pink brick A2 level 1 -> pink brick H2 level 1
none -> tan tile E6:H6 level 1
::::
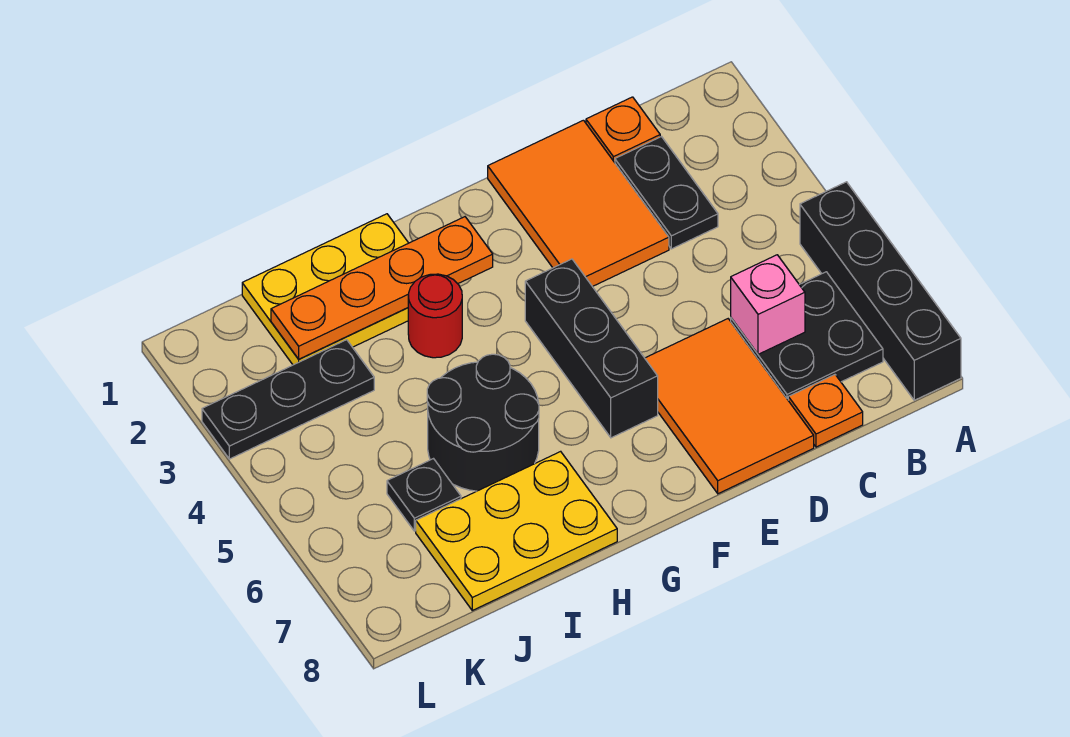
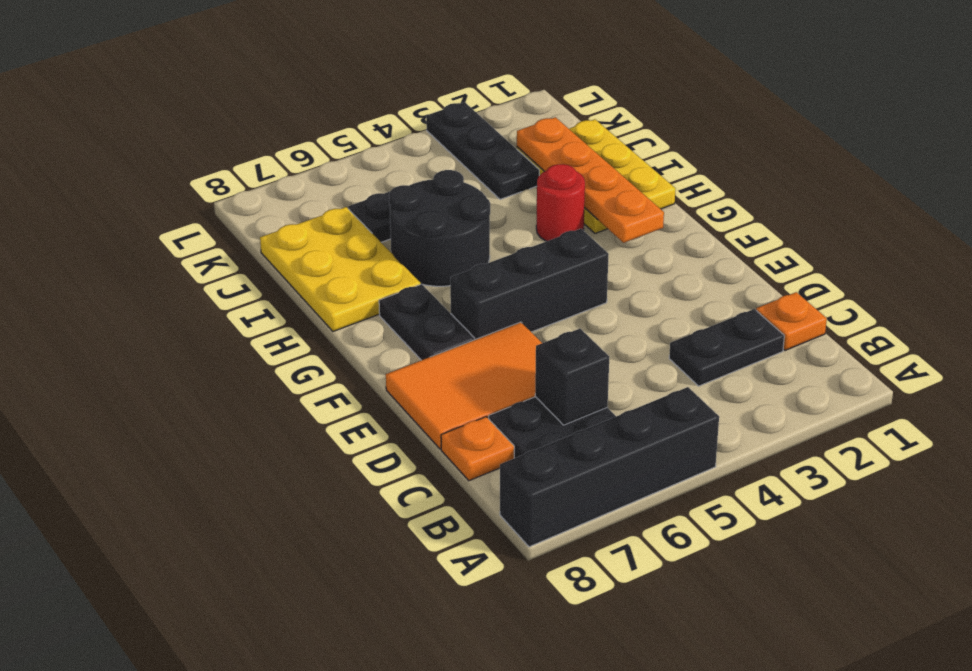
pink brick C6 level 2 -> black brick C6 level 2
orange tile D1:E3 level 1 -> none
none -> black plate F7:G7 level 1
::::
> **TASK STATEMENT**
Using the data above, reproduce exactly the lines between those holding "pink brick C6" and "none -> black plate F7:G7 level 1", inclusive, and no others.

> **YOUR SOLUTION**
pink brick C6 level 2 -> black brick C6 level 2
orange tile D1:E3 level 1 -> none
none -> black plate F7:G7 level 1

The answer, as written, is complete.